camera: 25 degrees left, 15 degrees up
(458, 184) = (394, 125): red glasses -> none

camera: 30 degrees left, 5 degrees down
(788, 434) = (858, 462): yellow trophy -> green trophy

**TASK PROMPT**
Reproduce the listing verbatim.

**RESULT FOR THIS EXERCISE**
camera: 25 degrees left, 15 degrees up
(458, 184) = (394, 125): red glasses -> none

camera: 30 degrees left, 5 degrees down
(788, 434) = (858, 462): yellow trophy -> green trophy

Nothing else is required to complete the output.